### ASSIGNMENT
With pictures excluded, repeat exactly the lines from the one containing "black cross: (33, 48) -> (35, 54), moved" through the last line of the material below.
-=-=-=-=-
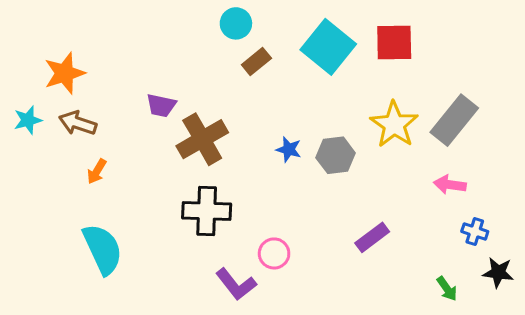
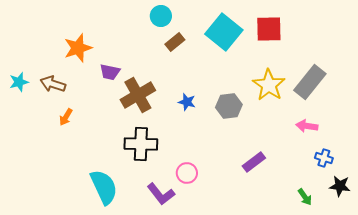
orange star: (64, 73) -> (78, 48), moved
blue star: (289, 149) -> (187, 102), moved
cyan semicircle: (103, 249) -> (104, 187), moved

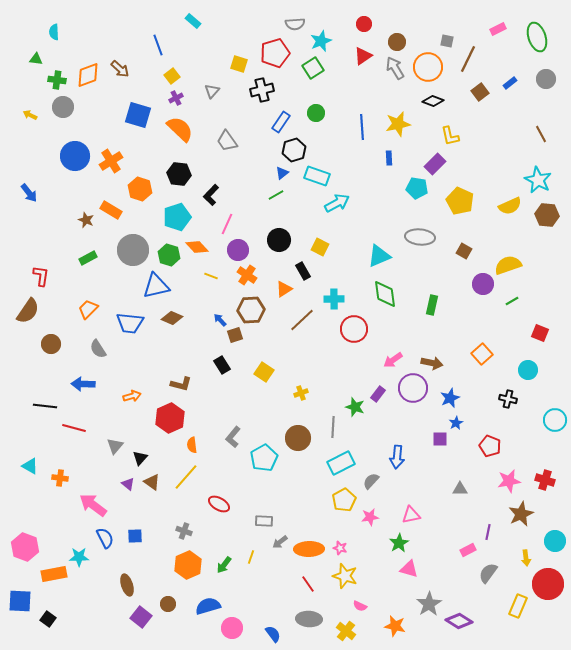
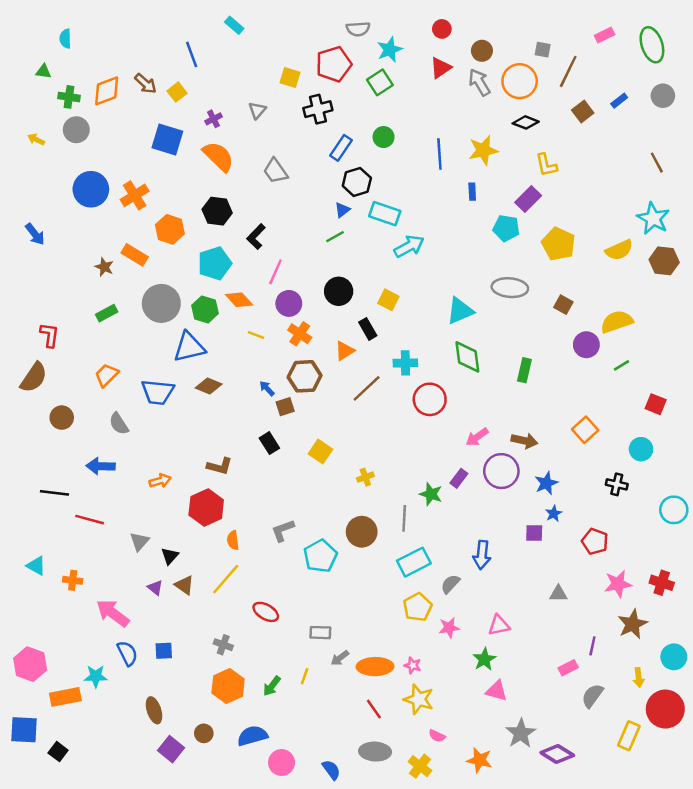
yellow square: (172, 76) -> (177, 92), moved
gray L-shape: (233, 437) -> (283, 531), turned 30

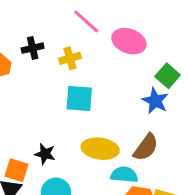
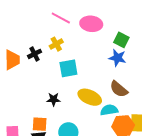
black cross: (33, 48) -> (35, 54), moved
brown semicircle: (146, 147) -> (119, 89), turned 108
yellow ellipse: (100, 149) -> (90, 97), turned 30
black star: (45, 154) -> (54, 99), moved

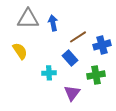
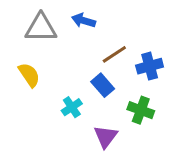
blue arrow: (53, 23) -> (84, 21), moved, turned -63
cyan cross: (49, 73) -> (72, 107), turned -32
green cross: (96, 75) -> (141, 110), turned 30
-=-=-=-=-
### REPLY
black cross: (33, 48) -> (35, 54), moved
brown semicircle: (146, 147) -> (119, 89), turned 108
yellow ellipse: (100, 149) -> (90, 97), turned 30
black star: (45, 154) -> (54, 99), moved

blue arrow: (53, 23) -> (84, 21), moved, turned -63
cyan cross: (49, 73) -> (72, 107), turned -32
green cross: (96, 75) -> (141, 110), turned 30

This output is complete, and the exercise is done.